--- Aim of the task ---
Omit the images and retype the records verbatim.

[Scene comparison data]
········
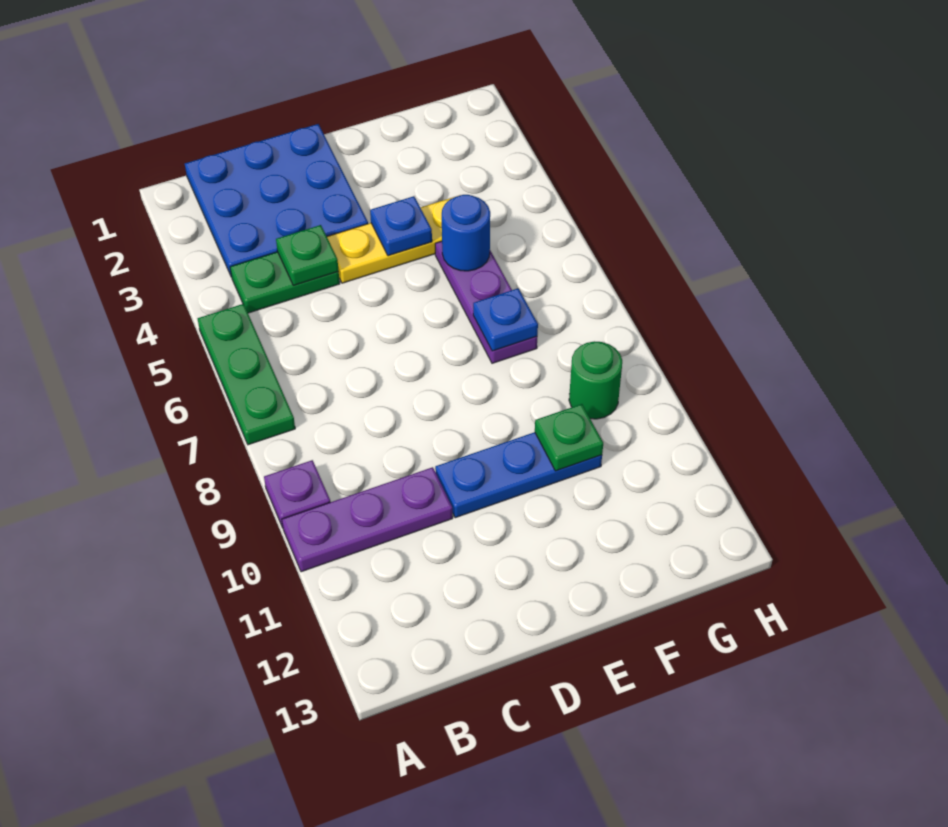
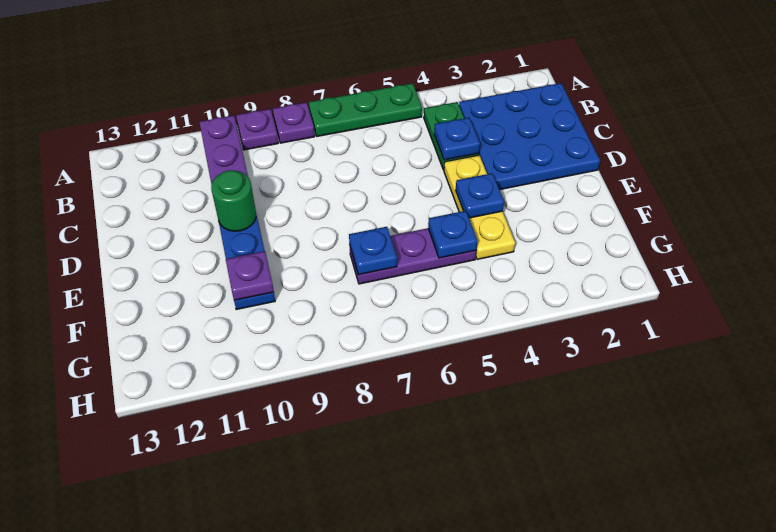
none -> purple plate A8 level 1
green plate C4 level 2 -> blue plate C4 level 2
blue round brick F5 level 2 -> blue plate F5 level 2
green plate F10 level 2 -> purple plate F10 level 2
green round brick G9 level 1 -> green round brick D10 level 2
········
--- Answer space ---
none -> purple plate A8 level 1
green plate C4 level 2 -> blue plate C4 level 2
blue round brick F5 level 2 -> blue plate F5 level 2
green plate F10 level 2 -> purple plate F10 level 2
green round brick G9 level 1 -> green round brick D10 level 2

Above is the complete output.